▸ **Supplied records**:
—————

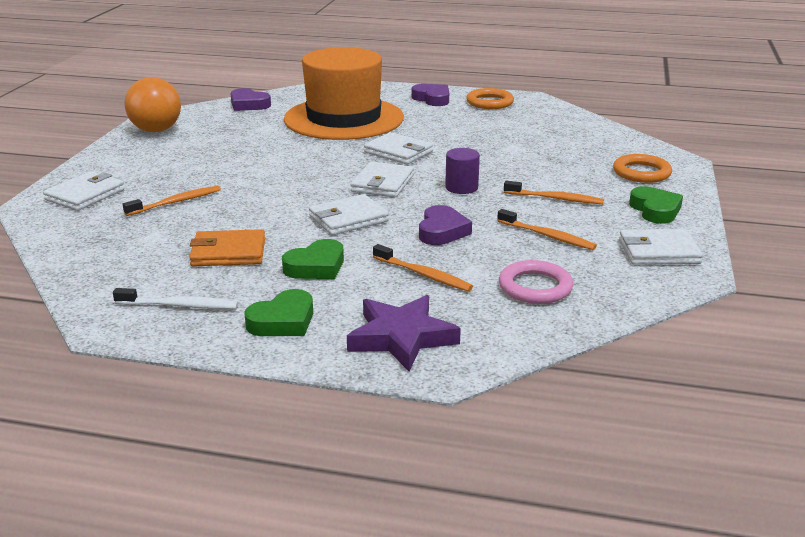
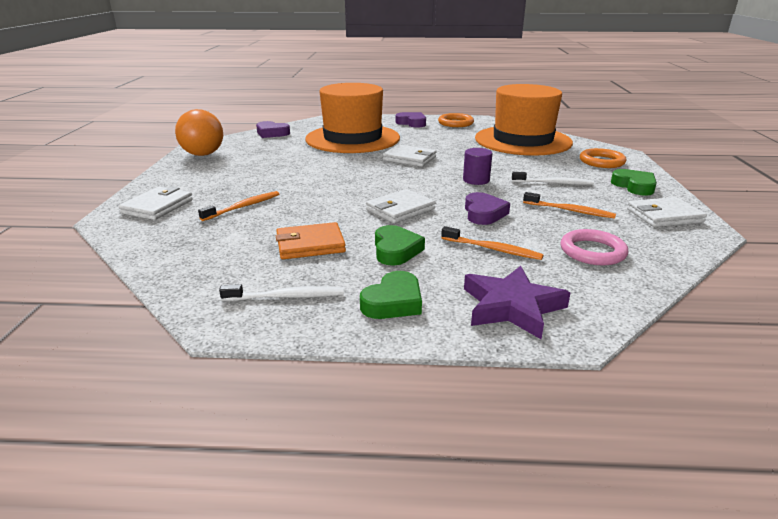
camera: 10 degrees left, 0 degrees up
(316, 266) = (396, 250): green heart -> green heart turned 45 degrees counterclockwise
(383, 183) = (411, 181): white wallet -> none
(555, 199) = (554, 183): orange toothbrush -> white toothbrush
(560, 135) = (522, 140): none -> orange hat

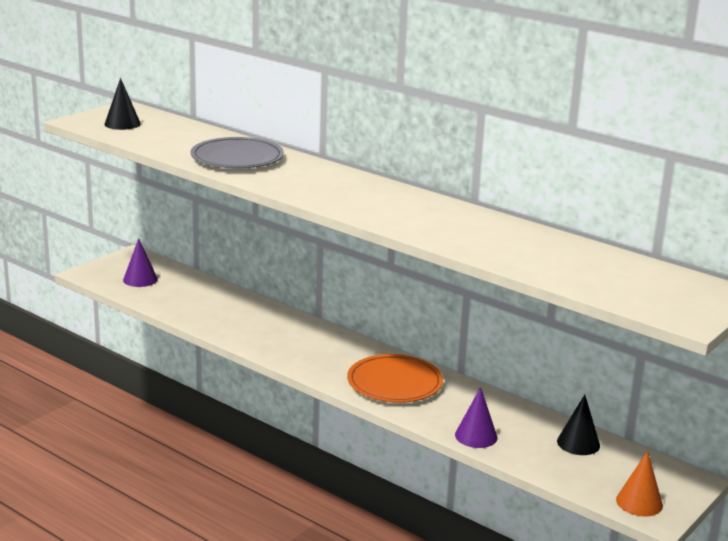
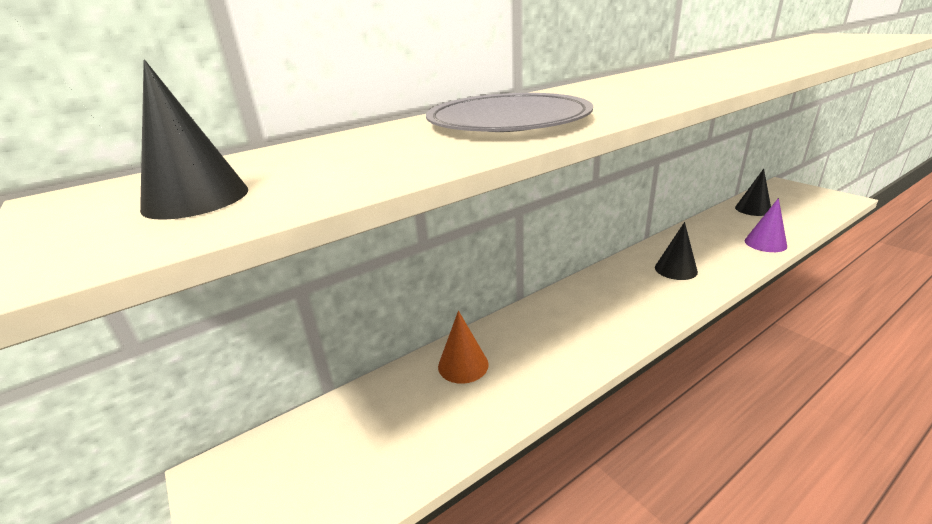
camera: 70 degrees left, 5 degrees up
(140, 279) = (327, 470): purple cone -> none
(394, 383) = (675, 269): orange plate -> black cone
(639, 502) = (829, 201): orange cone -> orange cone (463, 365)

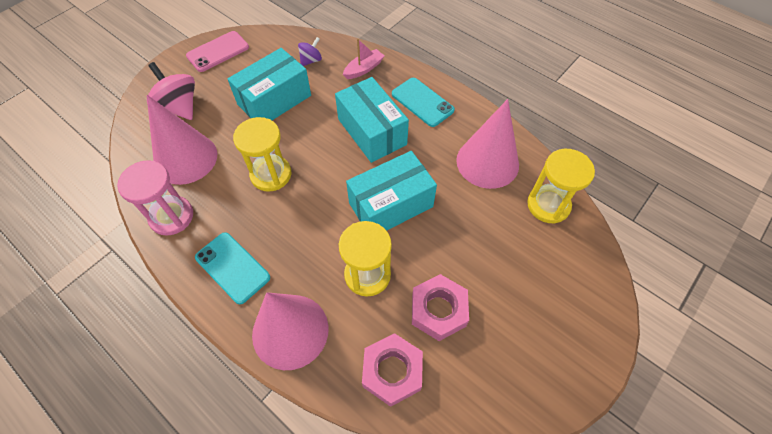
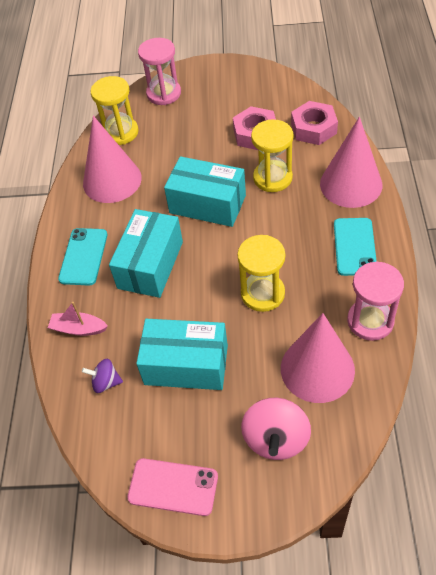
camera: 125 degrees left, 5 degrees down
(581, 279) = (164, 93): none -> pink hourglass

—————

Word for word, output the lines from the line bearing "(555, 199) = (554, 183): orange" through the end of the records above, and only those, without the pictures.

(555, 199) = (554, 183): orange toothbrush -> white toothbrush
(560, 135) = (522, 140): none -> orange hat

camera: 70 degrees left, 5 degrees up
(140, 279) = (327, 470): purple cone -> none
(394, 383) = (675, 269): orange plate -> black cone
(639, 502) = (829, 201): orange cone -> orange cone (463, 365)

camera: 125 degrees left, 5 degrees down
(581, 279) = (164, 93): none -> pink hourglass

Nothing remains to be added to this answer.